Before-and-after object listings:
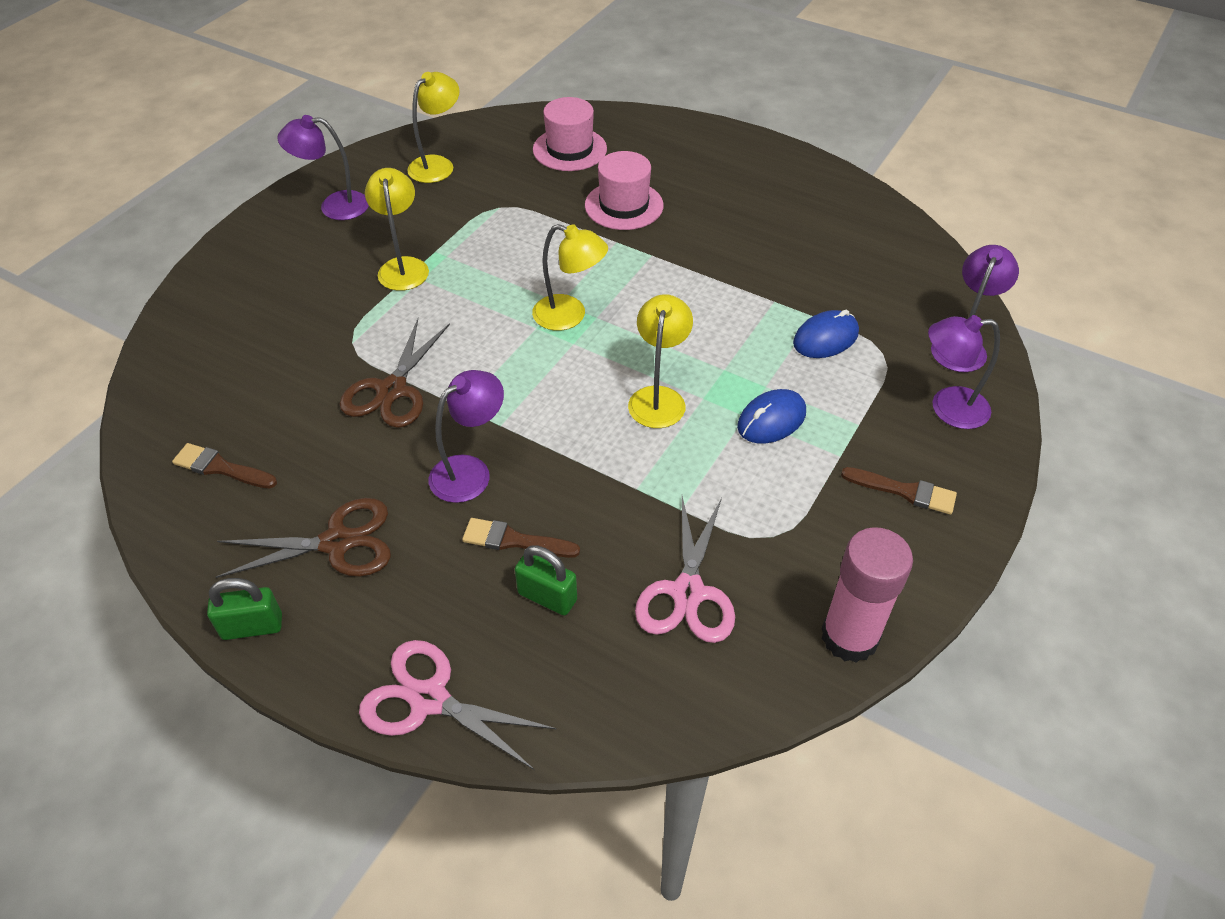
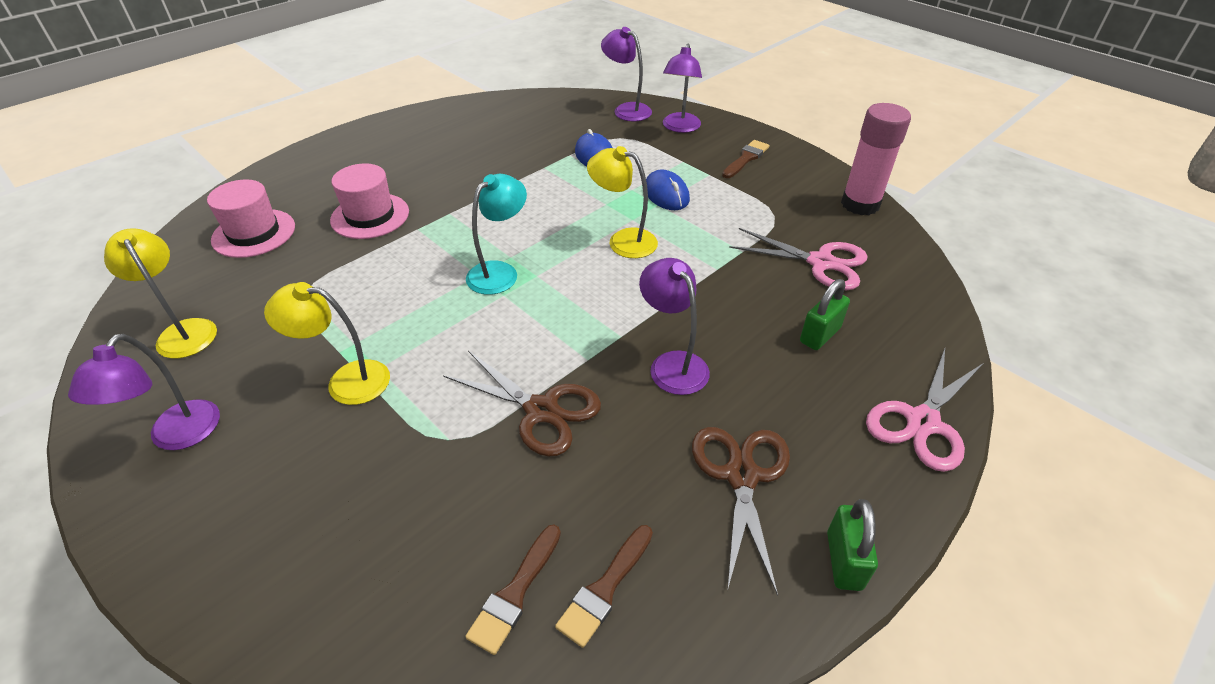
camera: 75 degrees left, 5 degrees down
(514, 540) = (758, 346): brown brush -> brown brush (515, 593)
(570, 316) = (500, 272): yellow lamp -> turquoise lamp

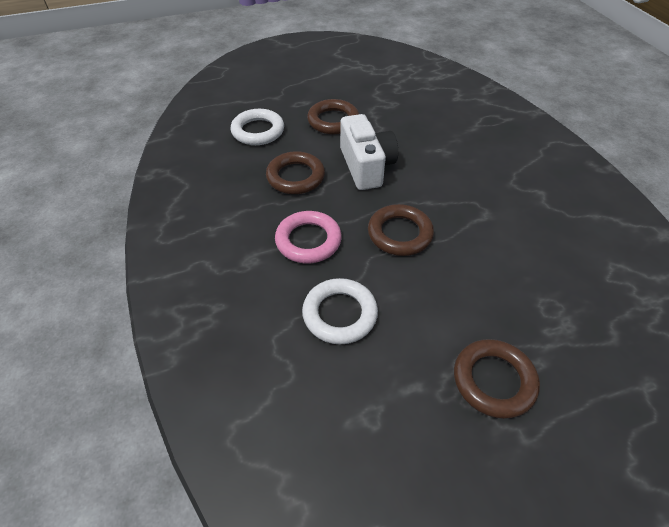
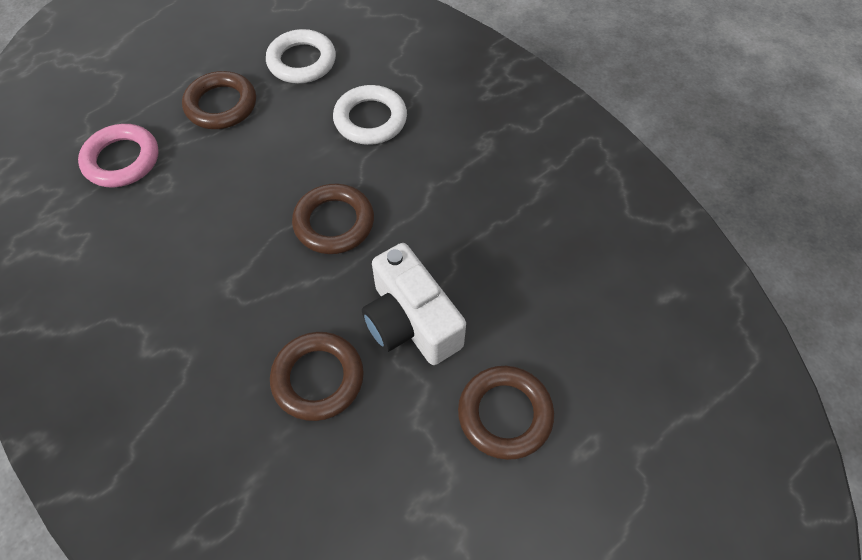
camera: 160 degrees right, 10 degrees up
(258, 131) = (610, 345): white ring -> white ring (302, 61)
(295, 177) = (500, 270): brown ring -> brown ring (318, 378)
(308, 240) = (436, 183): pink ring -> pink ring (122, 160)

* **Task description**: If a line above holds the word "ring", copy it.

* **Answer to this task**:
(258, 131) = (610, 345): white ring -> white ring (302, 61)
(295, 177) = (500, 270): brown ring -> brown ring (318, 378)
(308, 240) = (436, 183): pink ring -> pink ring (122, 160)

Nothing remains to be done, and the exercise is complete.